▸ WHAT THE TASK REQUIRES
The task calls for each line of the records below in which the word "rolling" appears.

▸ RECORD EXTRACTS
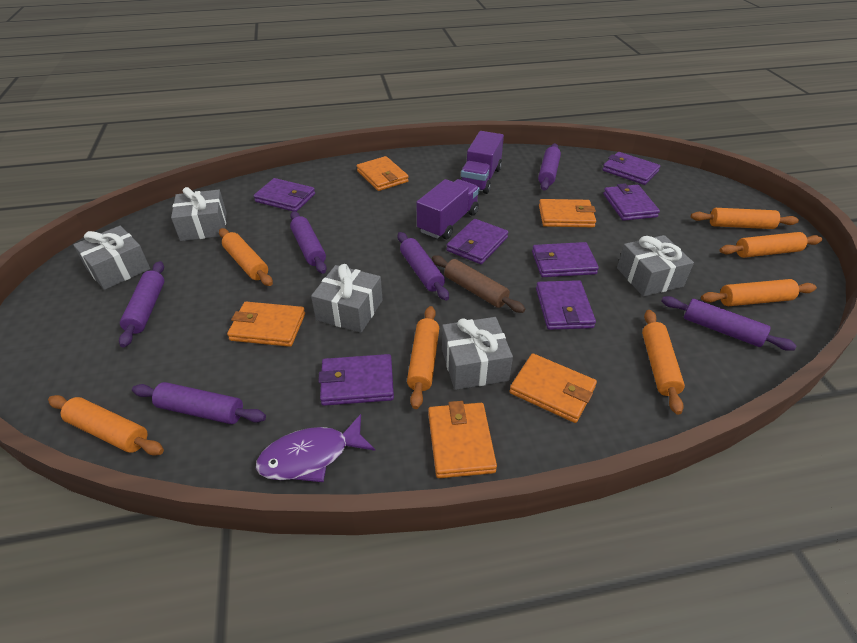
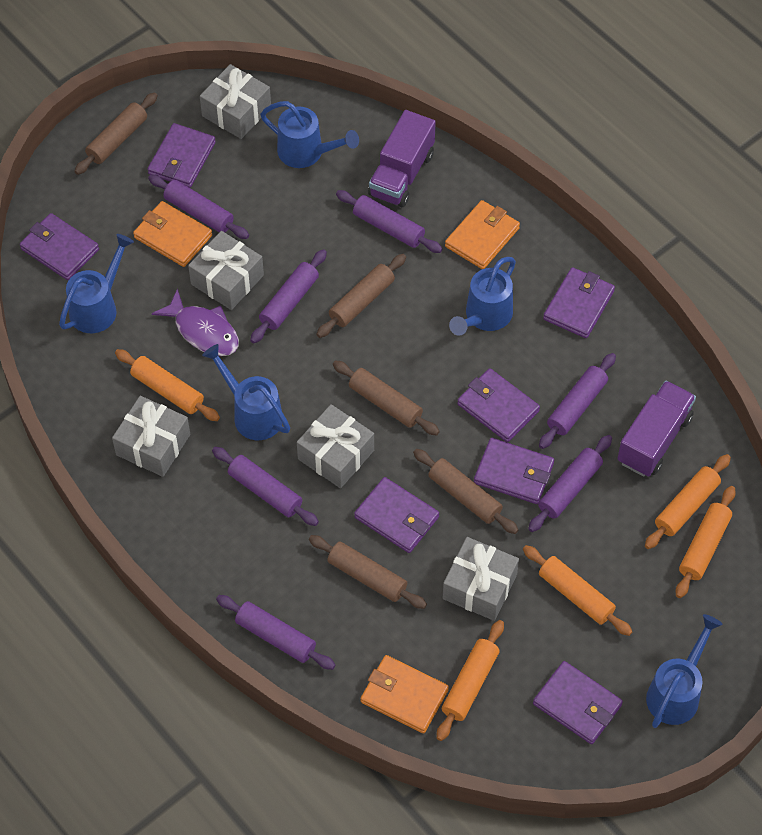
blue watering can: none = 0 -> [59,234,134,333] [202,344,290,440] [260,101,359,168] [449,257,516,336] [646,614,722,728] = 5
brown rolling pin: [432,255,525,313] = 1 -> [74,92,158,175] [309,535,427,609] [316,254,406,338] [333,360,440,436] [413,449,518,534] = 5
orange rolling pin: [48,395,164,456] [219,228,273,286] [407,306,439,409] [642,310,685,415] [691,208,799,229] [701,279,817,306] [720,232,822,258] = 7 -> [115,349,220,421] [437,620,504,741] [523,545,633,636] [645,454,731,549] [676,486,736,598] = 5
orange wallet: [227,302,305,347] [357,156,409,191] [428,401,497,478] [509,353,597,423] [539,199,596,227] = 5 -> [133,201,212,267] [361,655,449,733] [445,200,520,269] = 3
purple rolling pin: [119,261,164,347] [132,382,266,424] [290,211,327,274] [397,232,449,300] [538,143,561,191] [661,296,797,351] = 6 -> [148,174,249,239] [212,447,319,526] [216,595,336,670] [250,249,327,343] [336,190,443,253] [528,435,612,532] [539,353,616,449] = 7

▸ ANSWER
brown rolling pin: [432,255,525,313] = 1 -> [74,92,158,175] [309,535,427,609] [316,254,406,338] [333,360,440,436] [413,449,518,534] = 5
orange rolling pin: [48,395,164,456] [219,228,273,286] [407,306,439,409] [642,310,685,415] [691,208,799,229] [701,279,817,306] [720,232,822,258] = 7 -> [115,349,220,421] [437,620,504,741] [523,545,633,636] [645,454,731,549] [676,486,736,598] = 5
purple rolling pin: [119,261,164,347] [132,382,266,424] [290,211,327,274] [397,232,449,300] [538,143,561,191] [661,296,797,351] = 6 -> [148,174,249,239] [212,447,319,526] [216,595,336,670] [250,249,327,343] [336,190,443,253] [528,435,612,532] [539,353,616,449] = 7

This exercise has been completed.